* **Directions for this task**:
The answer must consist of every line below containing "blue".

[Object displacement listings]
↓↓↓

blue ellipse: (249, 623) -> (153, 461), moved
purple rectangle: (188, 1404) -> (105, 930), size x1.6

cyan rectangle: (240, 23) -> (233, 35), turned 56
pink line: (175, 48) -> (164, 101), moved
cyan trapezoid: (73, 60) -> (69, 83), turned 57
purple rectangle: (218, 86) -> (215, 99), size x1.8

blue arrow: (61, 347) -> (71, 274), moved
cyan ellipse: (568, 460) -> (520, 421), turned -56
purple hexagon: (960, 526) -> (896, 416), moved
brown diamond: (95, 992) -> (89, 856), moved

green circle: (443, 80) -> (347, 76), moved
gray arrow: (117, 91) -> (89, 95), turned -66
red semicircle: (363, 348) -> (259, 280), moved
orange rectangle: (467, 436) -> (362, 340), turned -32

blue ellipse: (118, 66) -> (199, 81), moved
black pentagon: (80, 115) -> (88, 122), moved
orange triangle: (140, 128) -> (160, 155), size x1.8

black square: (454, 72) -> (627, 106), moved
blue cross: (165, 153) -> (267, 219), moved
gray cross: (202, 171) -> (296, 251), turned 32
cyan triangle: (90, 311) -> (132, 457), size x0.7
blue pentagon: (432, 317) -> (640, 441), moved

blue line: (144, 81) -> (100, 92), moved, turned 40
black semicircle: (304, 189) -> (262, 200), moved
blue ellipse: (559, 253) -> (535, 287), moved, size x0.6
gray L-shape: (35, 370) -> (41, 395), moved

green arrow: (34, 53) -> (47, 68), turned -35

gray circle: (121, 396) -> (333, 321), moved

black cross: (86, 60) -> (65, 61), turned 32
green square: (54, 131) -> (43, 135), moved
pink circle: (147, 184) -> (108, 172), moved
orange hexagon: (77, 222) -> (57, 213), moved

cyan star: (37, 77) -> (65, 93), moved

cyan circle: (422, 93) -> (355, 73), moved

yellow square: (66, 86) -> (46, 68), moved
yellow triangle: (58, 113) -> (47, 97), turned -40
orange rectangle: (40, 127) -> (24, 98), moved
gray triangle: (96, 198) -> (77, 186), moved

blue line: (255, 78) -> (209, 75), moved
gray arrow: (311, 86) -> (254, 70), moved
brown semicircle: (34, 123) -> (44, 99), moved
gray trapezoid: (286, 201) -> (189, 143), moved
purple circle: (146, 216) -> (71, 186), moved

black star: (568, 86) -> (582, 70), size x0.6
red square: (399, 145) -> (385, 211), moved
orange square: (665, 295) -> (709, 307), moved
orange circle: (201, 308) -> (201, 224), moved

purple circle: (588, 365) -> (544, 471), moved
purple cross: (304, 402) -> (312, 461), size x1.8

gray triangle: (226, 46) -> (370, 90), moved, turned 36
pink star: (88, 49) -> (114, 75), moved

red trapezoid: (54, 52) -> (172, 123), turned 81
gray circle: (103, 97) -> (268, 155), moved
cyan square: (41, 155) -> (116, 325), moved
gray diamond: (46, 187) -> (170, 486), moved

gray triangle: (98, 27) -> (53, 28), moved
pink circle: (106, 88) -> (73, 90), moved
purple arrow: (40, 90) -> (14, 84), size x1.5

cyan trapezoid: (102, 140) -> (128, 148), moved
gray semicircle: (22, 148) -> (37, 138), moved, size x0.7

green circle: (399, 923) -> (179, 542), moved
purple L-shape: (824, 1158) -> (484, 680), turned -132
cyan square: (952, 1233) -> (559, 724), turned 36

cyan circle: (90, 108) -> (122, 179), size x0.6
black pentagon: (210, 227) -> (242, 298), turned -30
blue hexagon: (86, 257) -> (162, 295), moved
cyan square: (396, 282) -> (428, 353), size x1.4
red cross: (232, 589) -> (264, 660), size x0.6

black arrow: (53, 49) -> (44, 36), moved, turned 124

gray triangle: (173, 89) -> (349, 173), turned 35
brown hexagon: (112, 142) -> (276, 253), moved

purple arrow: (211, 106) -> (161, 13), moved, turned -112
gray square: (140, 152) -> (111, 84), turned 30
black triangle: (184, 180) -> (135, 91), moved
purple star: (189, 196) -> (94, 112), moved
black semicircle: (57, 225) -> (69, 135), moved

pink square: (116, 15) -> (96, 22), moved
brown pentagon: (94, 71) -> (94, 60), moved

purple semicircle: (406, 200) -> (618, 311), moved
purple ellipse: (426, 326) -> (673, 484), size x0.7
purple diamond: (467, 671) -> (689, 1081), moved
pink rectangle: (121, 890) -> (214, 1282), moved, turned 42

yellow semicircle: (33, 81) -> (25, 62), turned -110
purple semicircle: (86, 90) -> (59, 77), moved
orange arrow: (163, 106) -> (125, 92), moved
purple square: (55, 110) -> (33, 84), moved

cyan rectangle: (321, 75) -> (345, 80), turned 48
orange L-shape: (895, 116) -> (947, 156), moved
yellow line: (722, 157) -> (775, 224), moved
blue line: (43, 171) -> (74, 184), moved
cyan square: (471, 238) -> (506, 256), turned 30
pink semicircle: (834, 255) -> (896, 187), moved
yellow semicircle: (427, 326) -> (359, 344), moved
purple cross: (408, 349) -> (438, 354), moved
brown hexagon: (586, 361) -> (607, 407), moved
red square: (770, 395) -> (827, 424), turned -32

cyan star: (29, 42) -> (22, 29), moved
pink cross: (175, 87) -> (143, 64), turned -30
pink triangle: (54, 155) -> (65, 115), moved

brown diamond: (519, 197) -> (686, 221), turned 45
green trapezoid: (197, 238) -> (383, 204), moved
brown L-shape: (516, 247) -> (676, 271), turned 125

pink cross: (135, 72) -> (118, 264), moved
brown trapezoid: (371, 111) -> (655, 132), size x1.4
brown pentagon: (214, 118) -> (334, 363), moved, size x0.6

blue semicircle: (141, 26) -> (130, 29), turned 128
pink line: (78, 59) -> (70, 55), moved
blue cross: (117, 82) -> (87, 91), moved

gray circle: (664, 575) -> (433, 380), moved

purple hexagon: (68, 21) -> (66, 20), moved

↑↑↑

* **Result of the task**:
blue ellipse: (249, 623) -> (153, 461), moved
blue arrow: (61, 347) -> (71, 274), moved
blue ellipse: (118, 66) -> (199, 81), moved
blue cross: (165, 153) -> (267, 219), moved
blue pentagon: (432, 317) -> (640, 441), moved
blue line: (144, 81) -> (100, 92), moved, turned 40
blue ellipse: (559, 253) -> (535, 287), moved, size x0.6
blue line: (255, 78) -> (209, 75), moved
blue hexagon: (86, 257) -> (162, 295), moved
blue line: (43, 171) -> (74, 184), moved
blue semicircle: (141, 26) -> (130, 29), turned 128
blue cross: (117, 82) -> (87, 91), moved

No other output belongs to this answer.